> **Work order**
For each line below that contains the string "image", copy that line.

> **Provided records**
━━━━━━

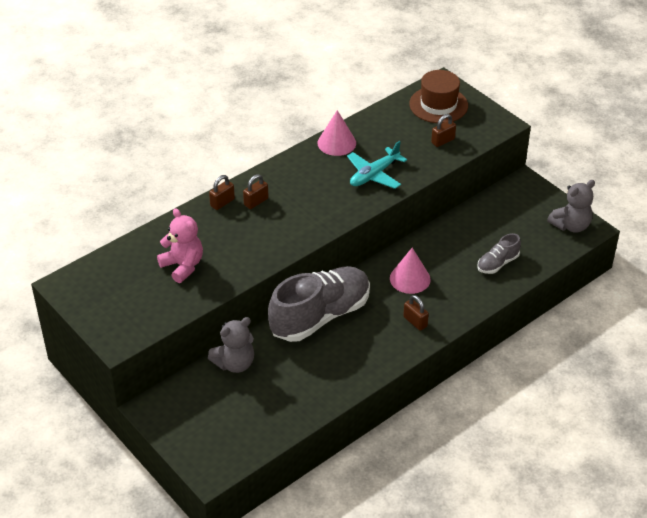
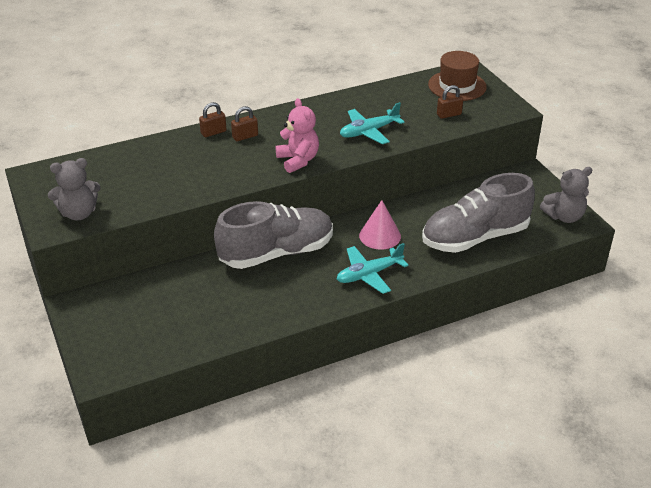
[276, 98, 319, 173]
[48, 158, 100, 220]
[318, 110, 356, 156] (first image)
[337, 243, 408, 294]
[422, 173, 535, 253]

━━━━━━

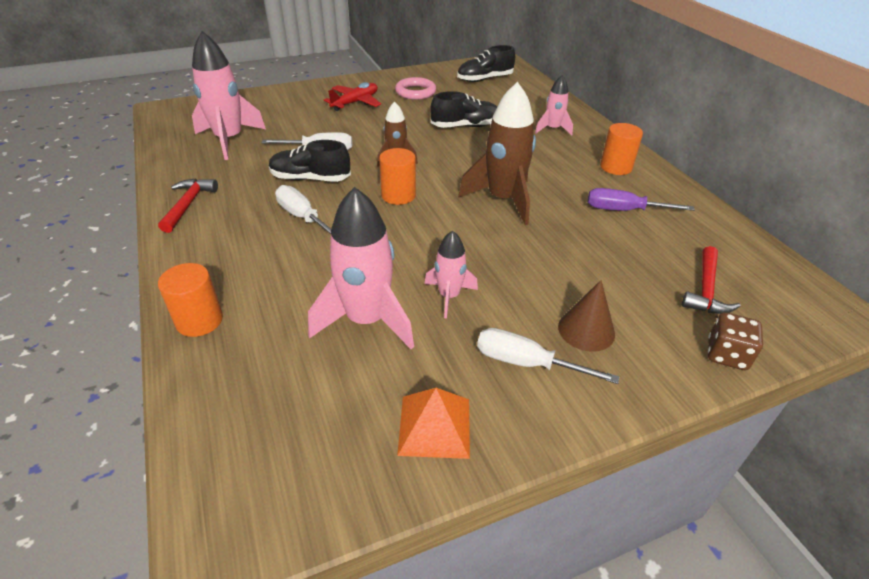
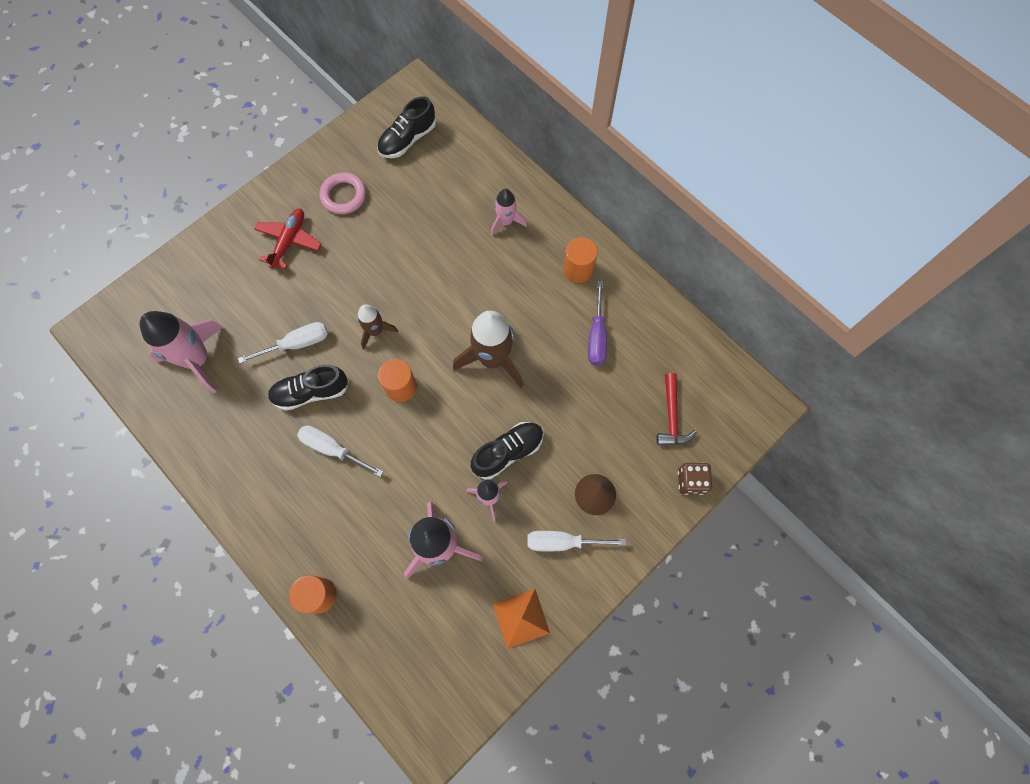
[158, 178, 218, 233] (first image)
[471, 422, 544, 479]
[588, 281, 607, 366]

━━━━━━

> **Solution to this exercise**
[318, 110, 356, 156] (first image)
[158, 178, 218, 233] (first image)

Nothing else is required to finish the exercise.